Problem requirements
Across the entries that follow, how many lines have the word "scissors" in them? Give only the number.

Data for analysis
⟨

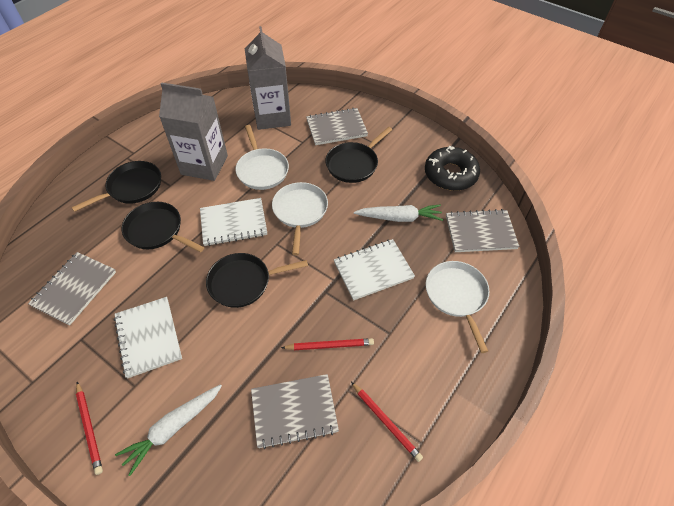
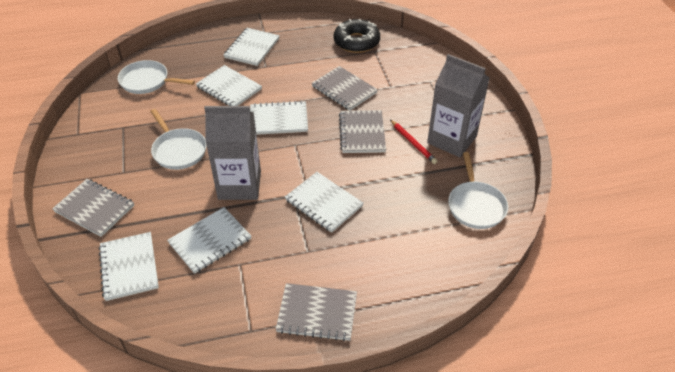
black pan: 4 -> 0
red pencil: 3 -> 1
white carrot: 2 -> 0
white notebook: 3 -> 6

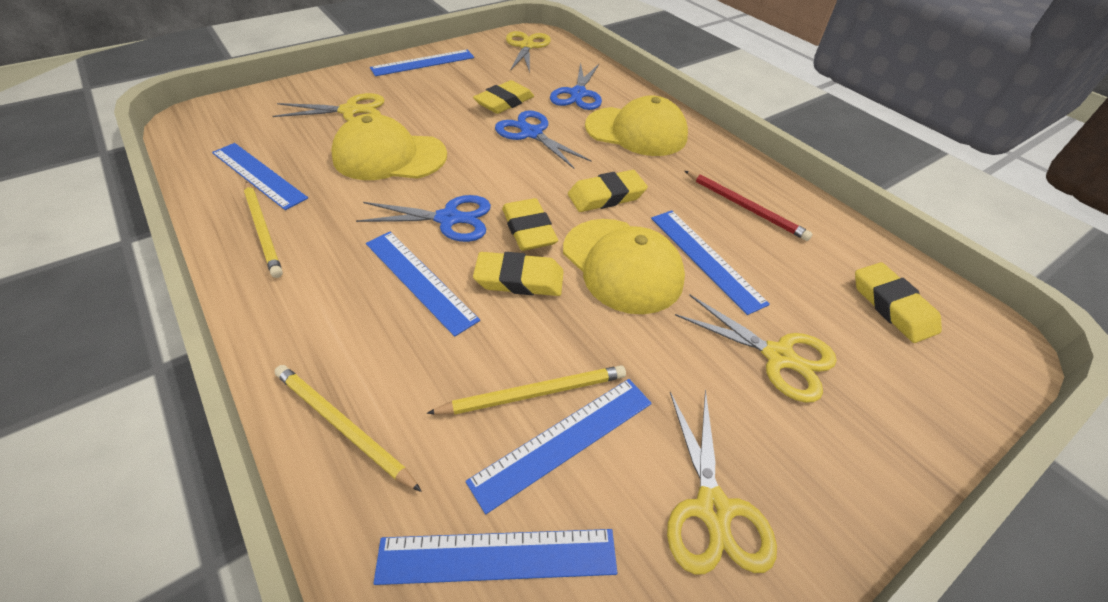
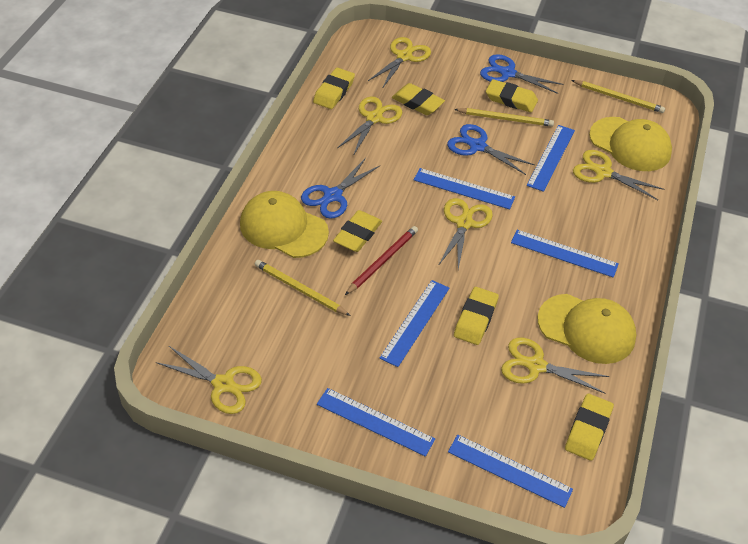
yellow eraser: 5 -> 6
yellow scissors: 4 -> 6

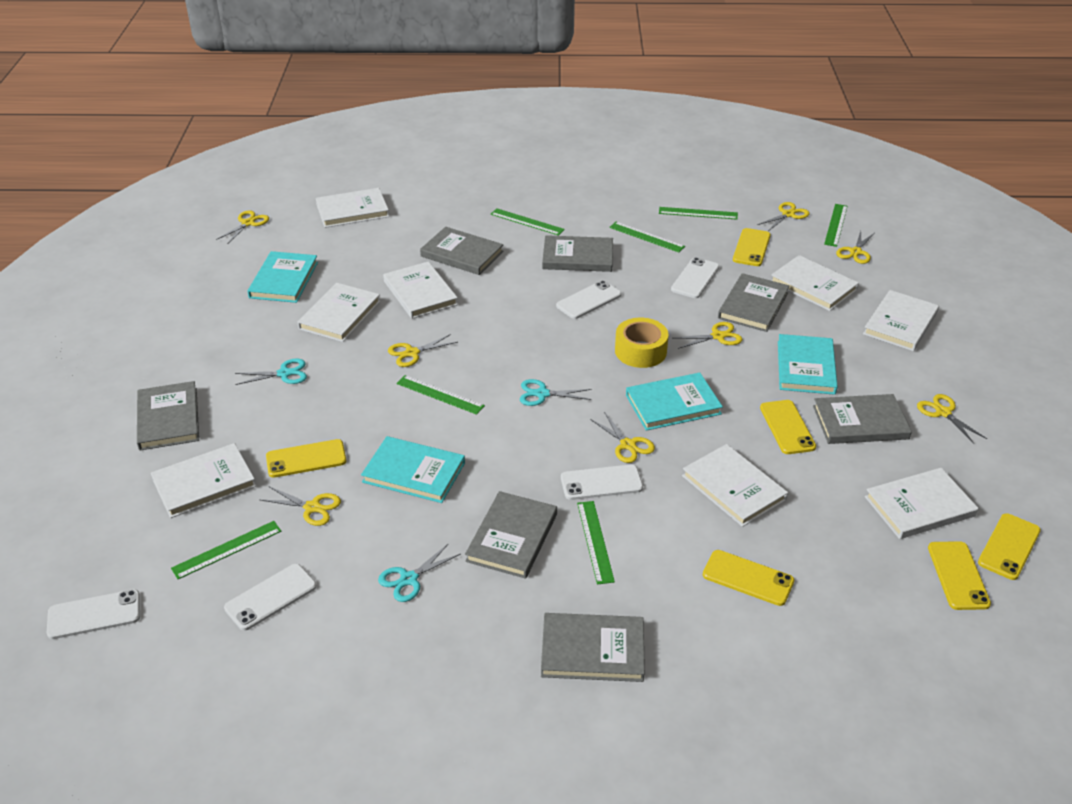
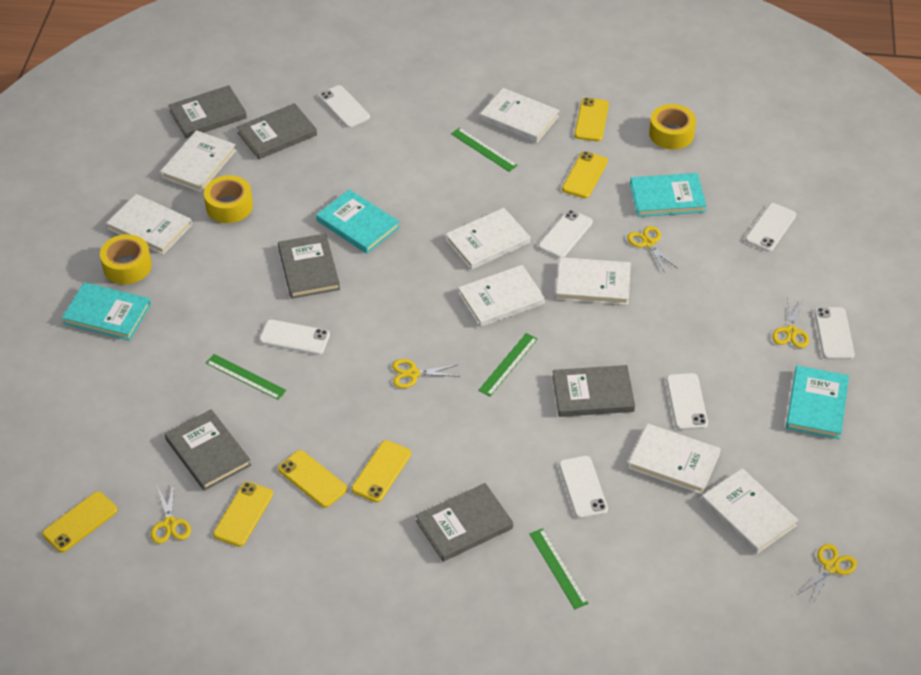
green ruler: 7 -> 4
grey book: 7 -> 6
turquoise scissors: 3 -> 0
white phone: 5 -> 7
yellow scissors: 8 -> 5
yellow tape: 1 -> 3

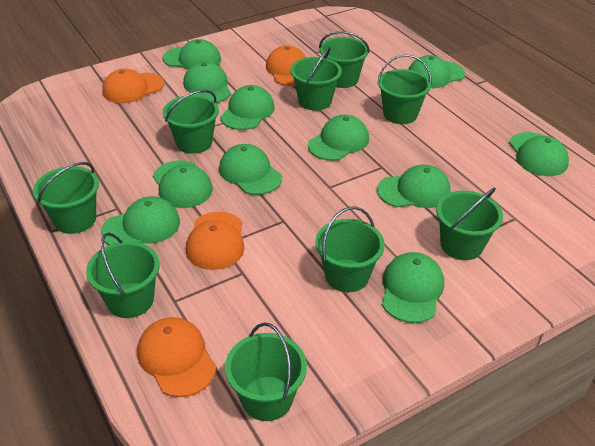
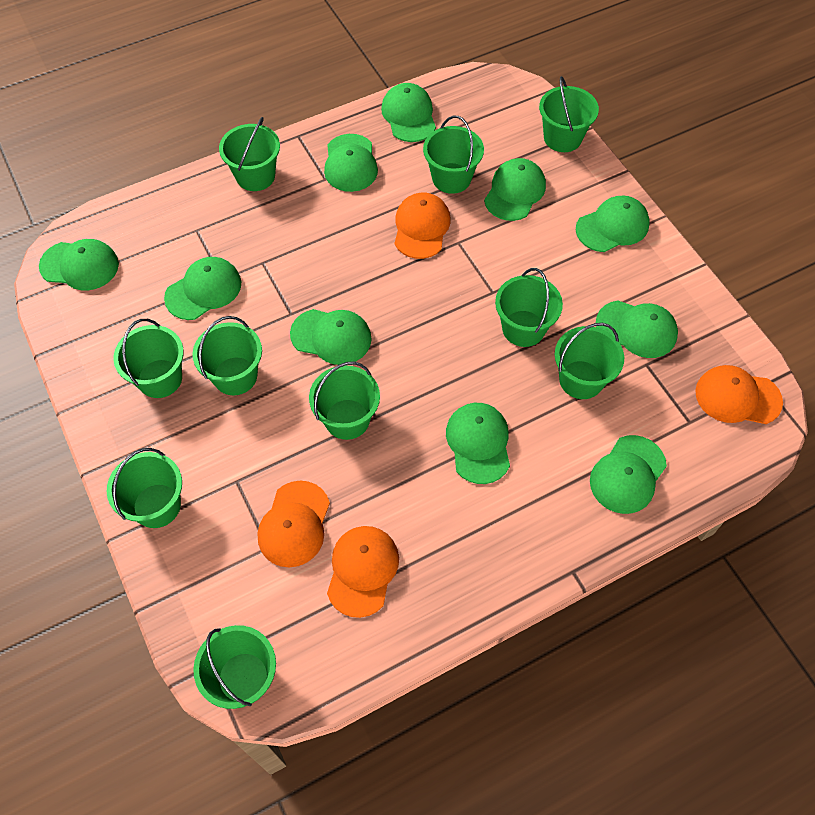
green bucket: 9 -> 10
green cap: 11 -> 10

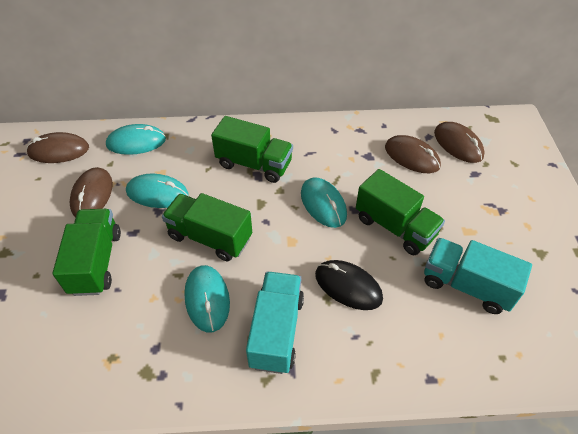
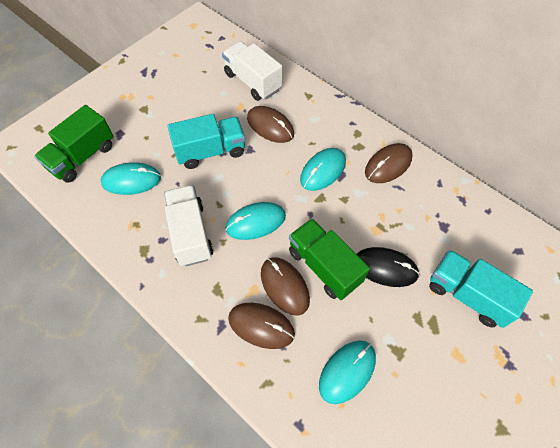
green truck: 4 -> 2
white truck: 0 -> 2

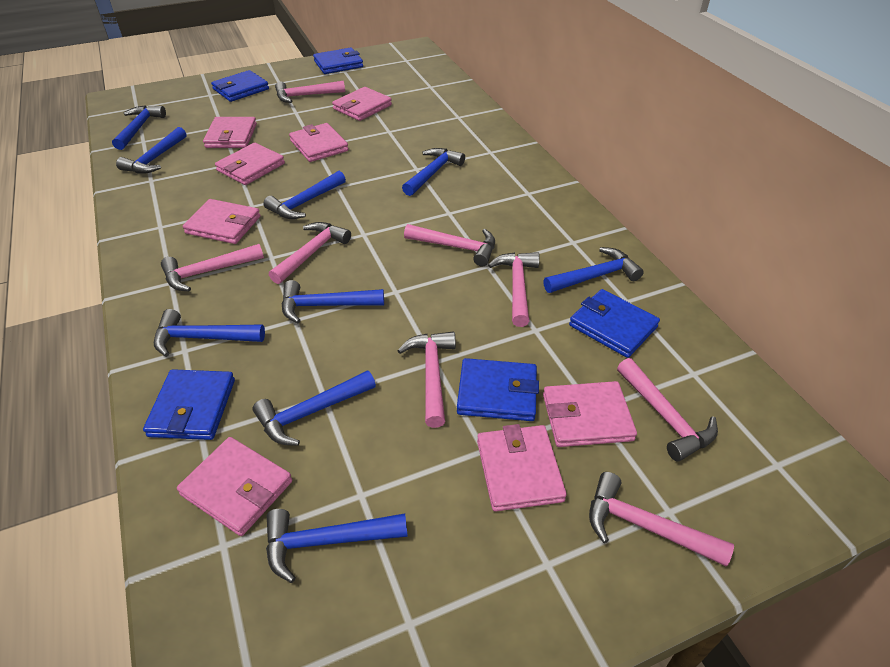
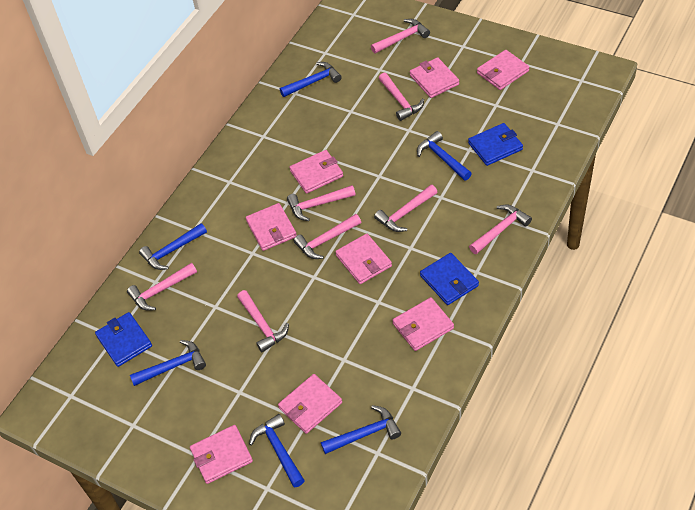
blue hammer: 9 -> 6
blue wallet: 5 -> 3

⟩

Answer box
3